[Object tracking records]
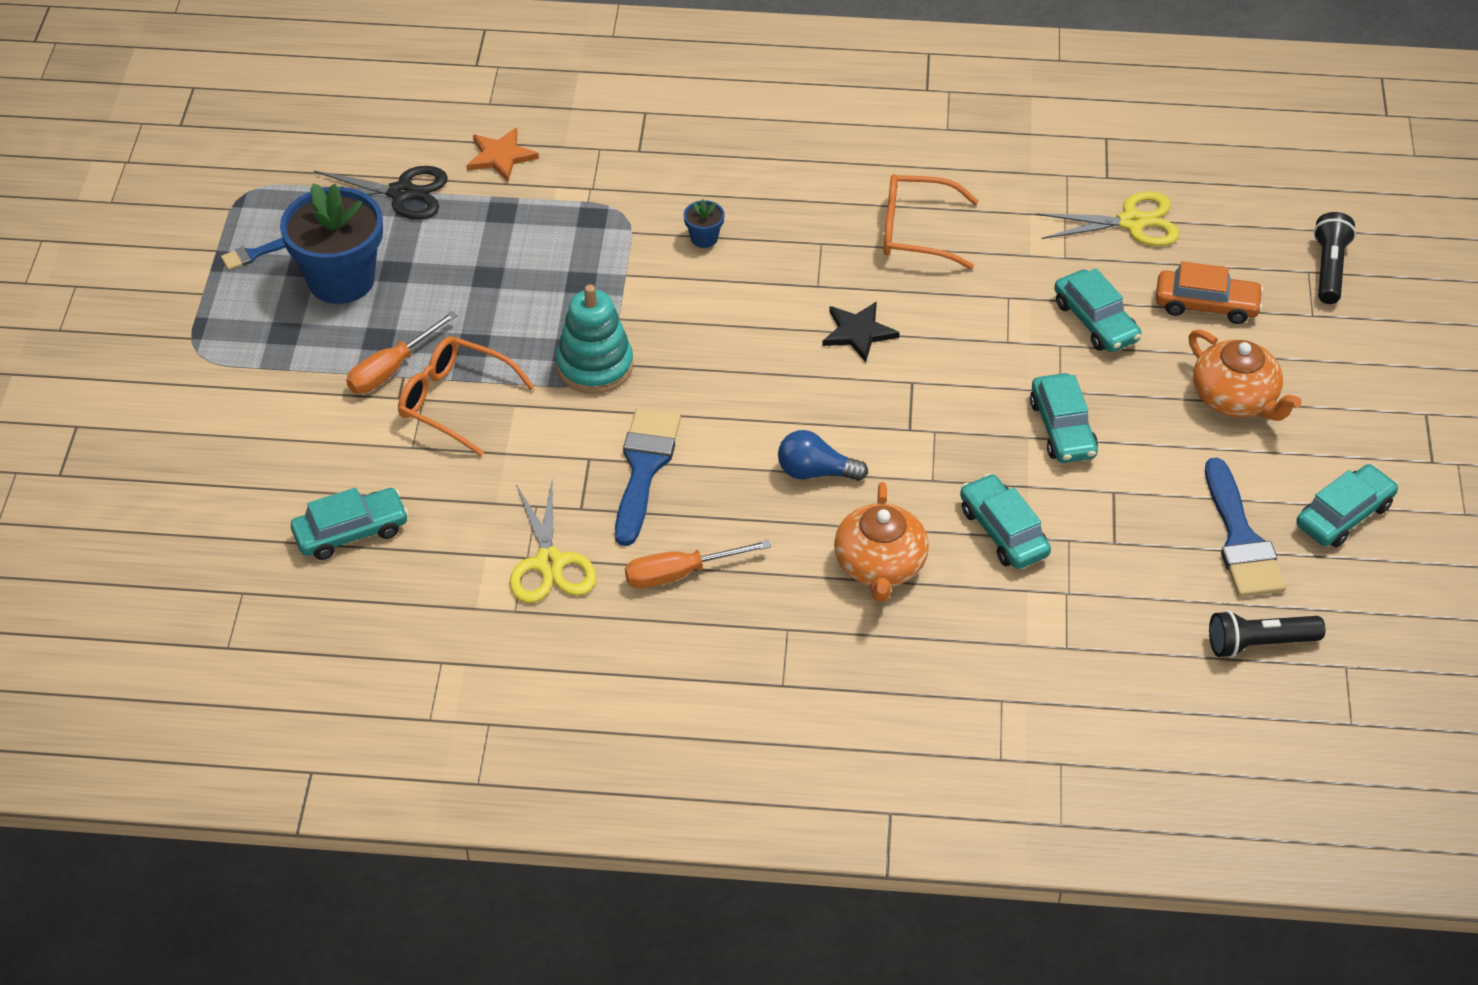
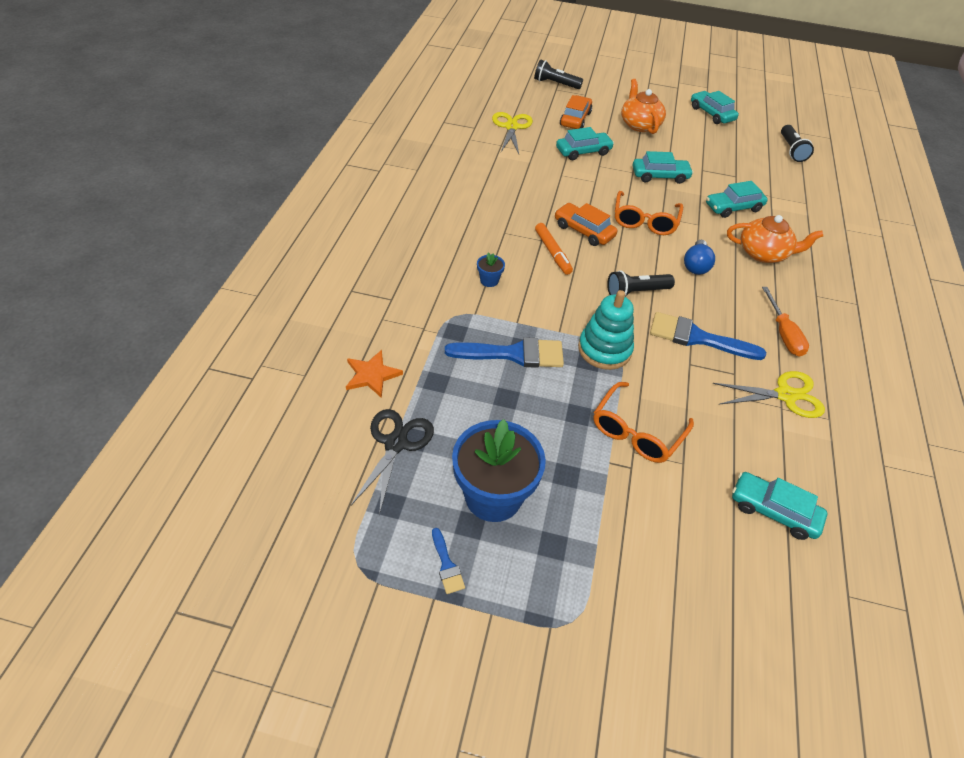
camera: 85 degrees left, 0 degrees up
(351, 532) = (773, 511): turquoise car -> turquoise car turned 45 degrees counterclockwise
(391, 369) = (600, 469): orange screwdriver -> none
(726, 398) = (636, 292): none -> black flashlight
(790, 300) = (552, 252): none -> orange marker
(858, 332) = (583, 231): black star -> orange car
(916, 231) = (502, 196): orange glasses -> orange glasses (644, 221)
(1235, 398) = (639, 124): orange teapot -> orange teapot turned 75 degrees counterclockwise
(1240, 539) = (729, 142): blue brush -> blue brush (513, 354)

Exercise objective =
Your copy should match every record exactly and contain no pictures.

Task solution =
camera: 85 degrees left, 0 degrees up
(351, 532) = (773, 511): turquoise car -> turquoise car turned 45 degrees counterclockwise
(391, 369) = (600, 469): orange screwdriver -> none
(726, 398) = (636, 292): none -> black flashlight
(790, 300) = (552, 252): none -> orange marker
(858, 332) = (583, 231): black star -> orange car
(916, 231) = (502, 196): orange glasses -> orange glasses (644, 221)
(1235, 398) = (639, 124): orange teapot -> orange teapot turned 75 degrees counterclockwise
(1240, 539) = (729, 142): blue brush -> blue brush (513, 354)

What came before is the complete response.